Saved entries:
____________________
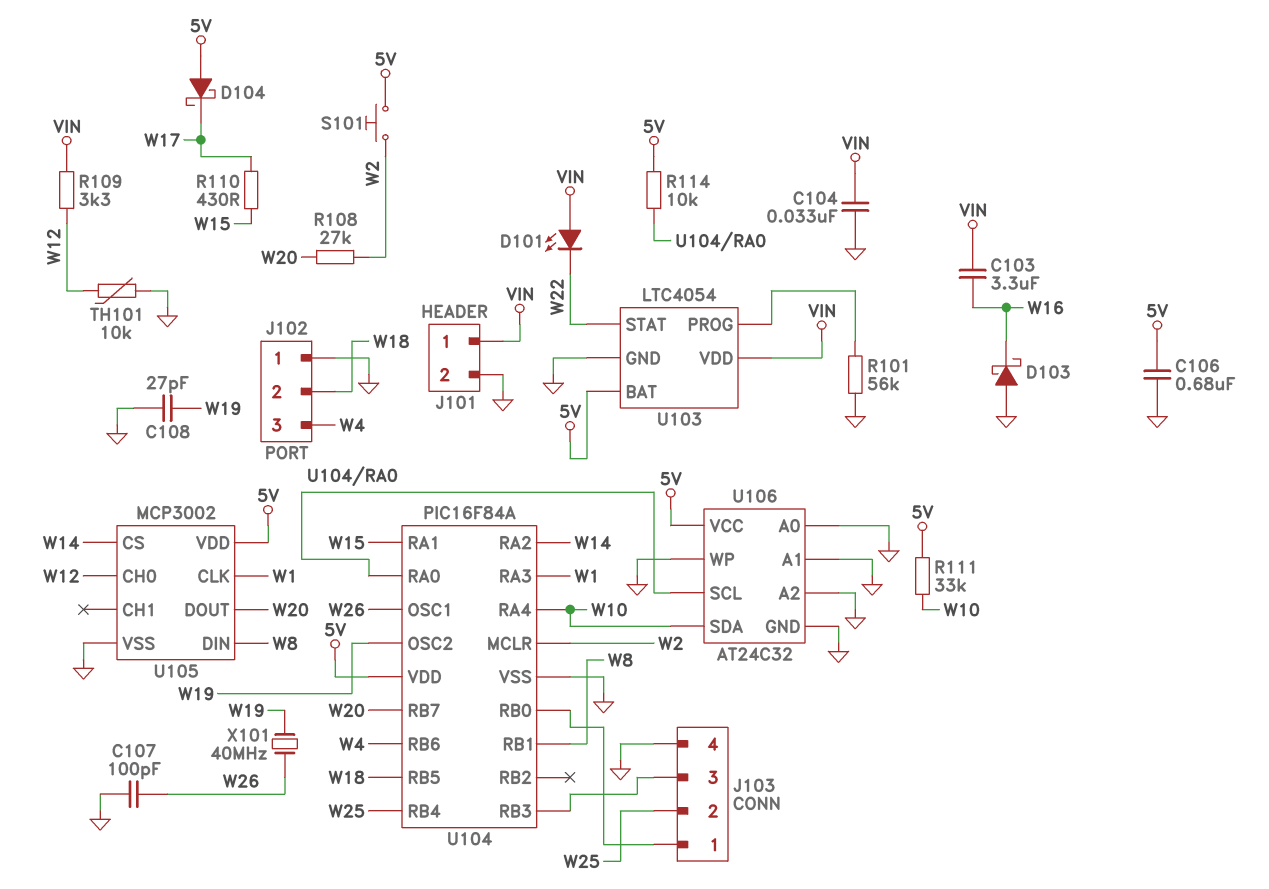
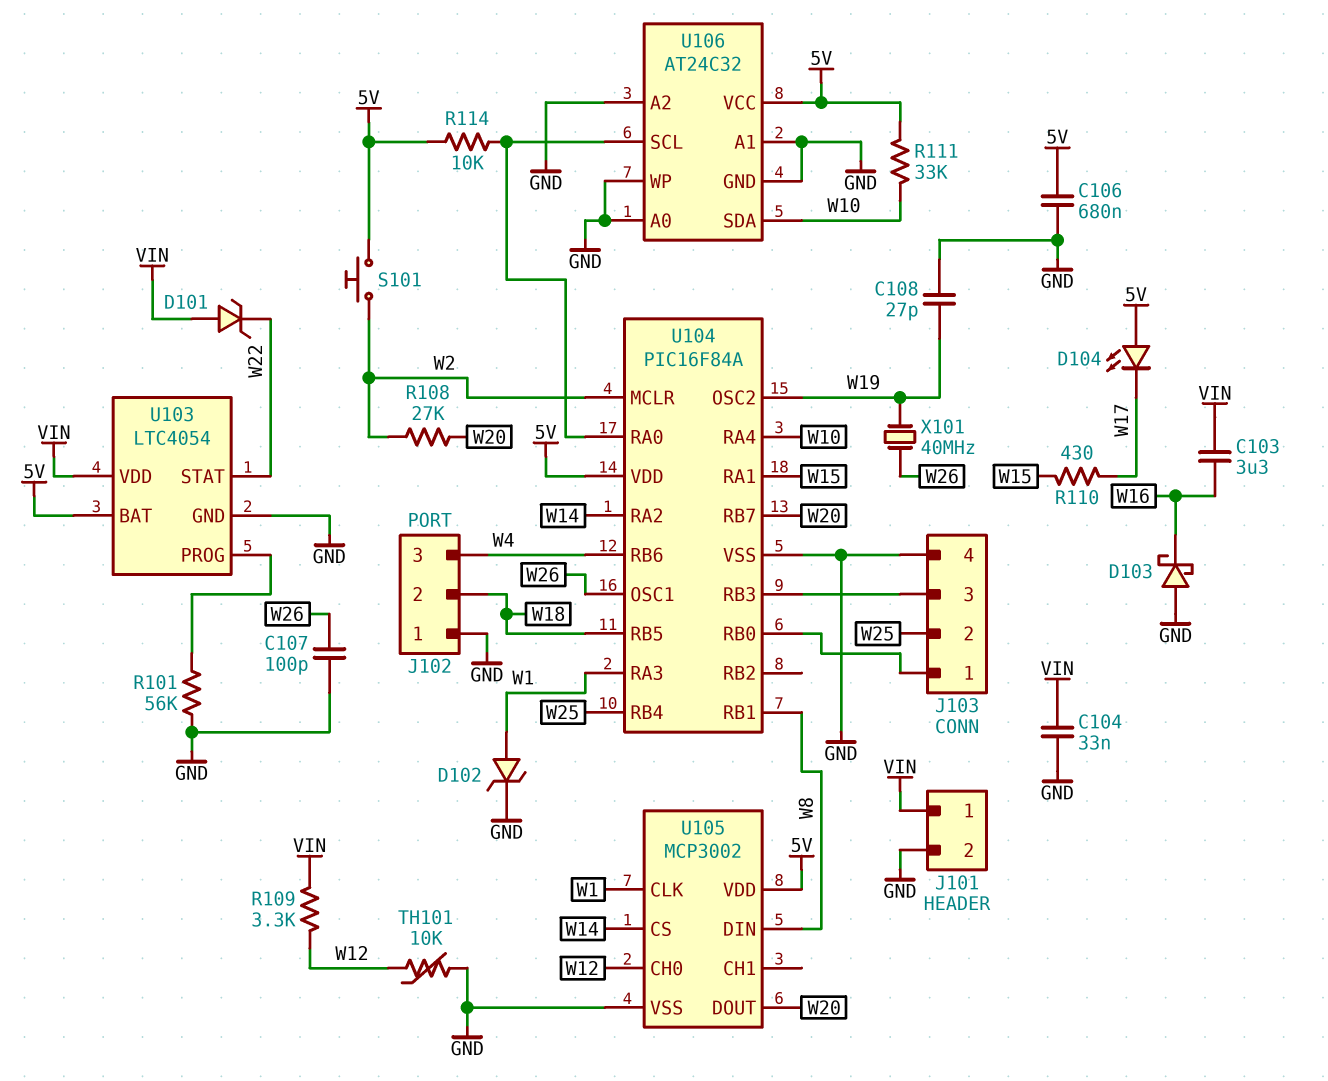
D101: LED (A VIN, K W22) -> zener (A VIN, K W22)
D102: none -> zener (A W1, K GND)
D104: schottky (A 5V, K W17) -> LED (A 5V, K W17)

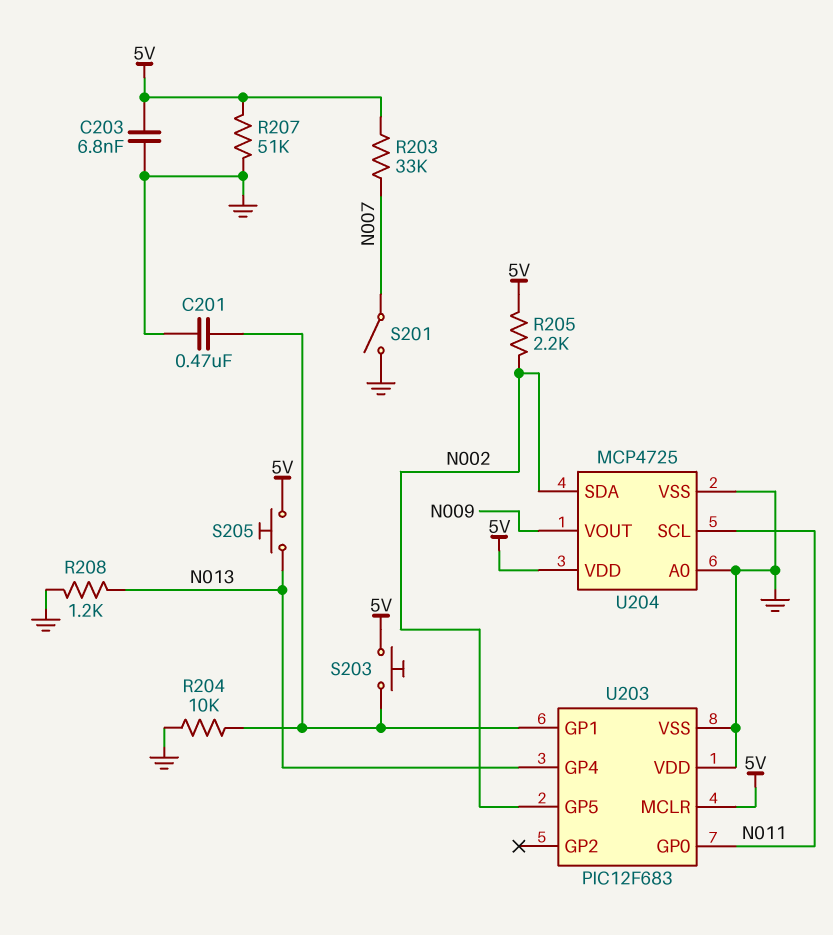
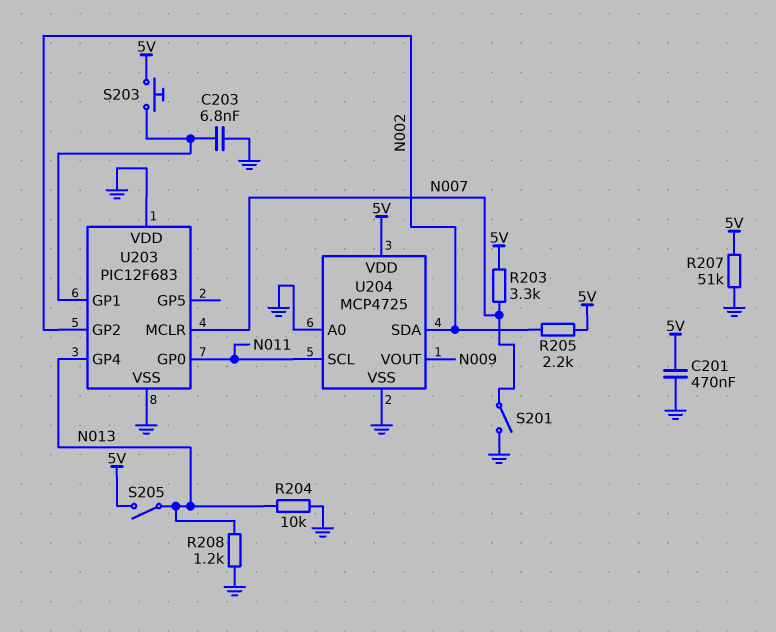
C201: 470nF (GND, U203/GP1) -> 470nF (5V, GND)
C203: 6.8nF (5V, GND) -> 6.8nF (GND, U203/GP1)
R203: 33k (5V, N007) -> 3.3k (5V, N007)
R204: 10k (GND, U203/GP1) -> 10k (GND, N013)
S205: button (5V, N013) -> switch (5V, N013)
U203 pin GP2: none -> N002
U203 pin GP5: N002 -> none
U203 pin MCLR: 5V -> N007

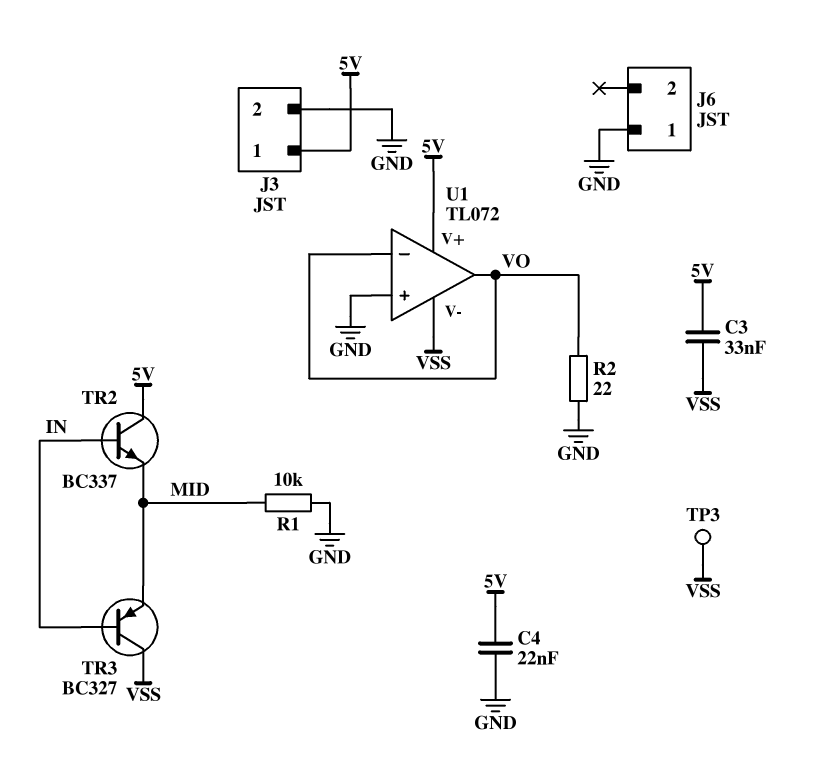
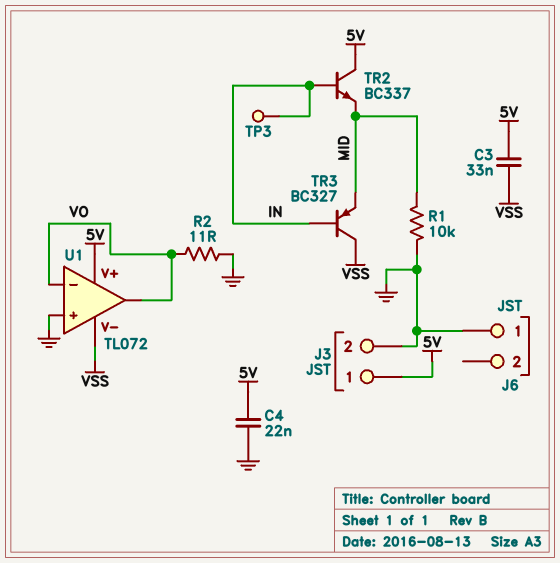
R2: 22 (GND, VO) -> 11 (GND, VO)
TP3: test point (VSS) -> test point (IN)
____________________
● **Your task**:
Starting with the line that has "S205: button (5V, N013) -> switch (5V, N013)" and ending with the last line of the records, retype every line exactly and only those lines. Do not include the pictures.

● **Solved exercise**:
S205: button (5V, N013) -> switch (5V, N013)
U203 pin GP2: none -> N002
U203 pin GP5: N002 -> none
U203 pin MCLR: 5V -> N007

R2: 22 (GND, VO) -> 11 (GND, VO)
TP3: test point (VSS) -> test point (IN)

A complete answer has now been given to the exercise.